### ASSIGNMENT
Leave no picture in, and give every entry again exactly.

___ RECORDS FOR PROCESSING

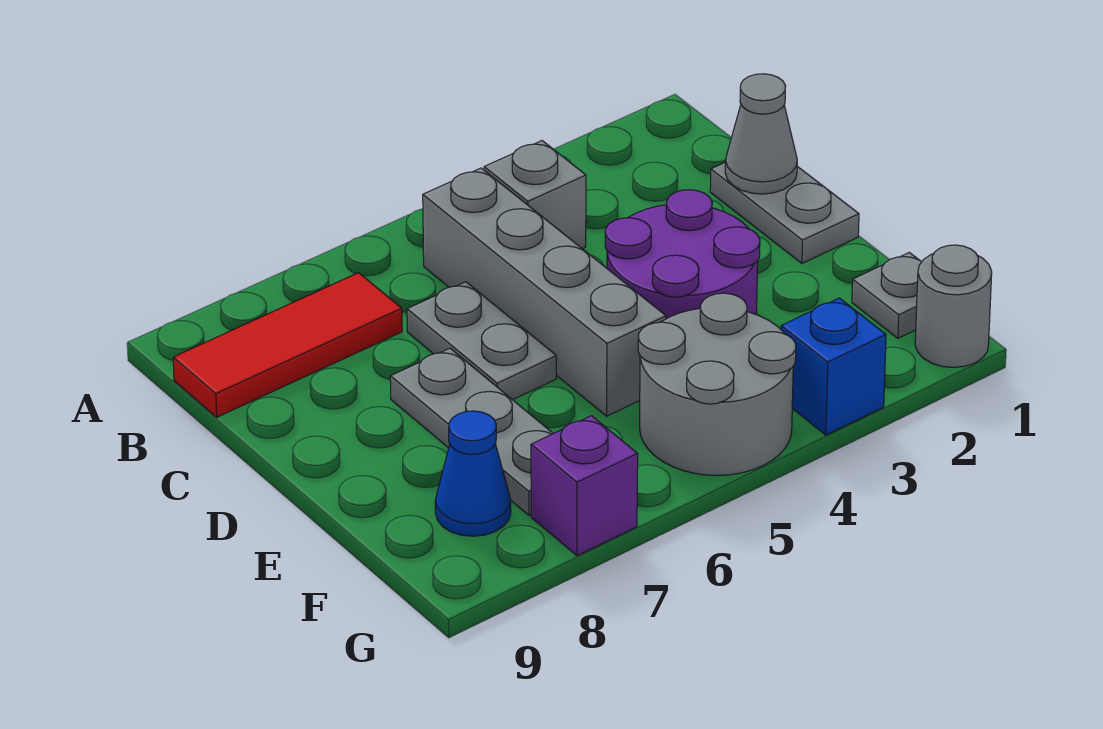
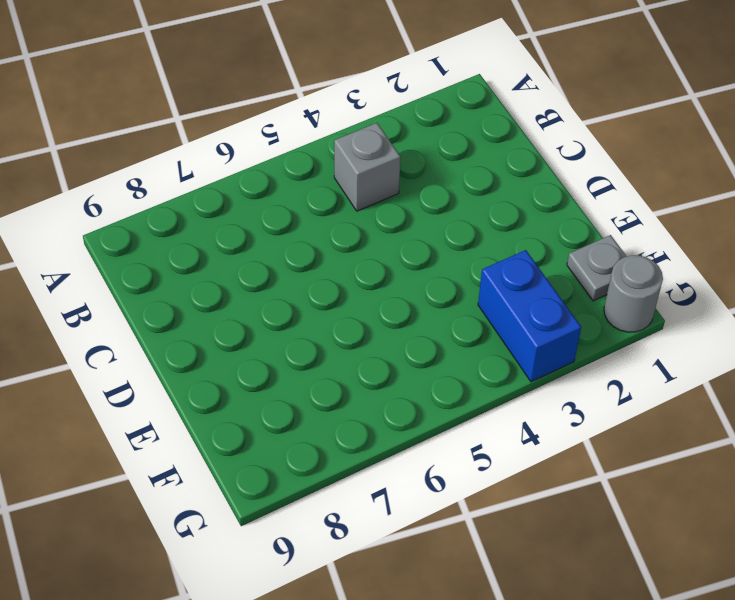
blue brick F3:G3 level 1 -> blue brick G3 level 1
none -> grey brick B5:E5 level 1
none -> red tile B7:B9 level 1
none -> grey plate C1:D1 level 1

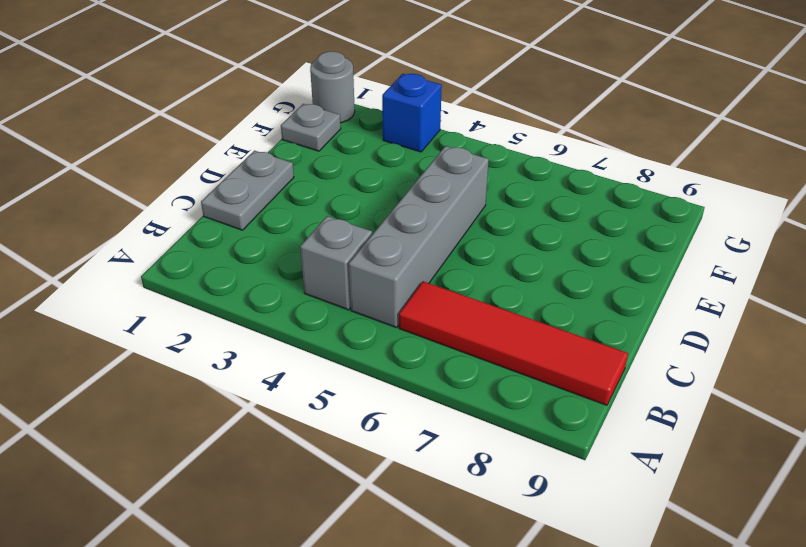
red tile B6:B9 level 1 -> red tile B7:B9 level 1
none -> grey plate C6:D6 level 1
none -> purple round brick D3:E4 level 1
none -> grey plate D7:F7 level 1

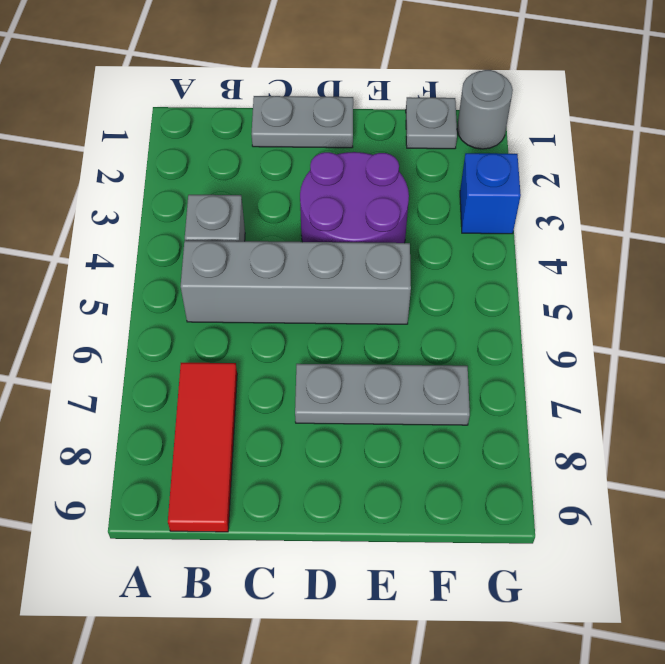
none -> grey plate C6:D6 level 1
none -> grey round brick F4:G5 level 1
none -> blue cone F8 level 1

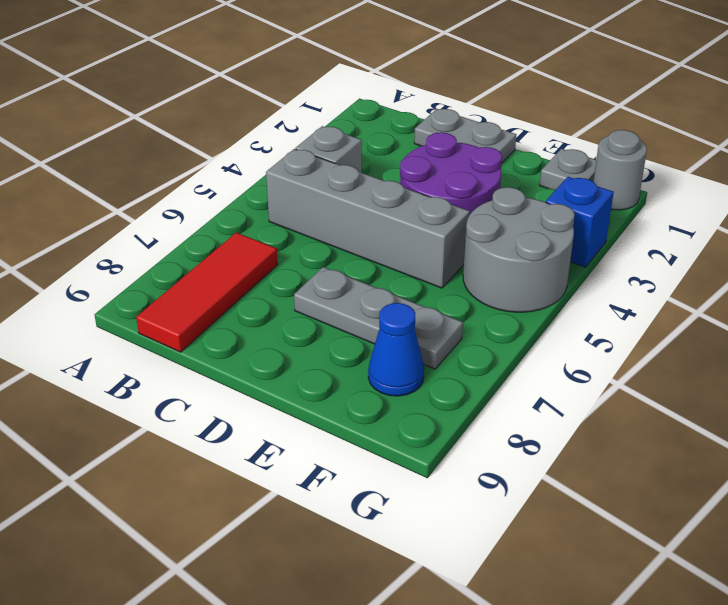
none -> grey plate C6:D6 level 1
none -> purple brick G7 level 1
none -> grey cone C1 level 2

______

### SOLUTION
blue brick F3:G3 level 1 -> blue brick G3 level 1
none -> grey brick B5:E5 level 1
none -> red tile B7:B9 level 1
none -> grey plate C1:D1 level 1

red tile B6:B9 level 1 -> red tile B7:B9 level 1
none -> grey plate C6:D6 level 1
none -> purple round brick D3:E4 level 1
none -> grey plate D7:F7 level 1

none -> grey plate C6:D6 level 1
none -> grey round brick F4:G5 level 1
none -> blue cone F8 level 1

none -> grey plate C6:D6 level 1
none -> purple brick G7 level 1
none -> grey cone C1 level 2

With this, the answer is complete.